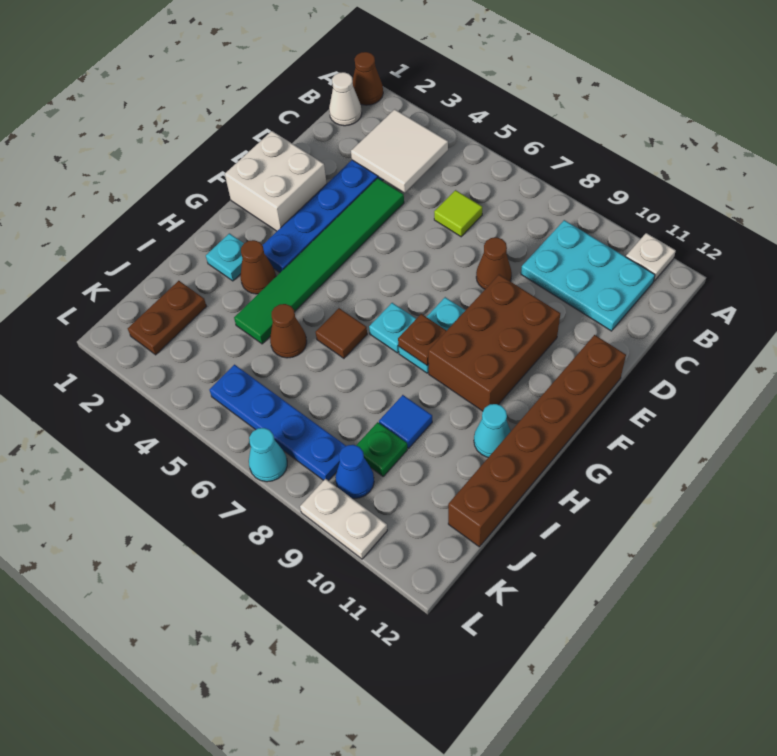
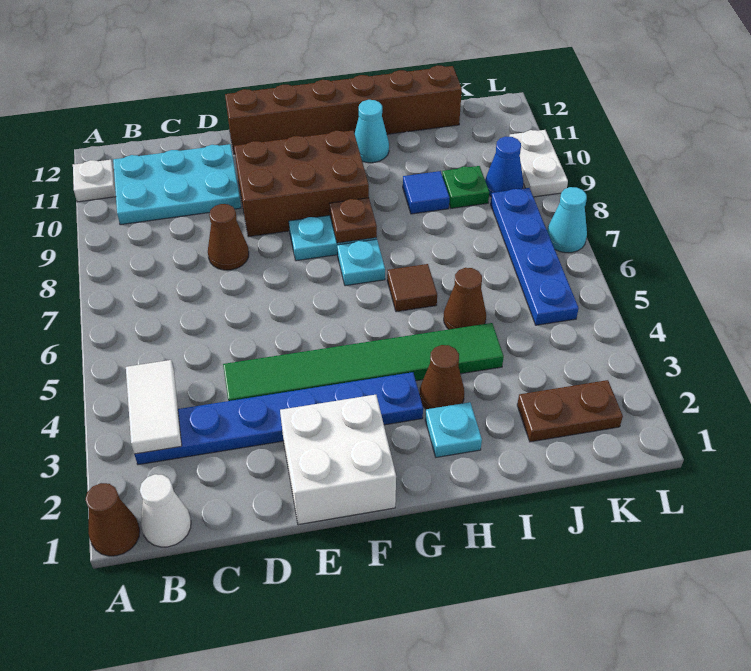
white tile B3:C4 level 2 -> white tile B3:B4 level 2
cyan plate B9:C11 level 1 -> cyan plate B10:D11 level 1
lime tile C6 level 1 -> none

---

#### WHAT YOU HAVE TO DO:
Since the pictures are not part of the copy, transcribe only the remaining material, exactly.

#### OUTPUT FOR THIS TASK:
white tile B3:C4 level 2 -> white tile B3:B4 level 2
cyan plate B9:C11 level 1 -> cyan plate B10:D11 level 1
lime tile C6 level 1 -> none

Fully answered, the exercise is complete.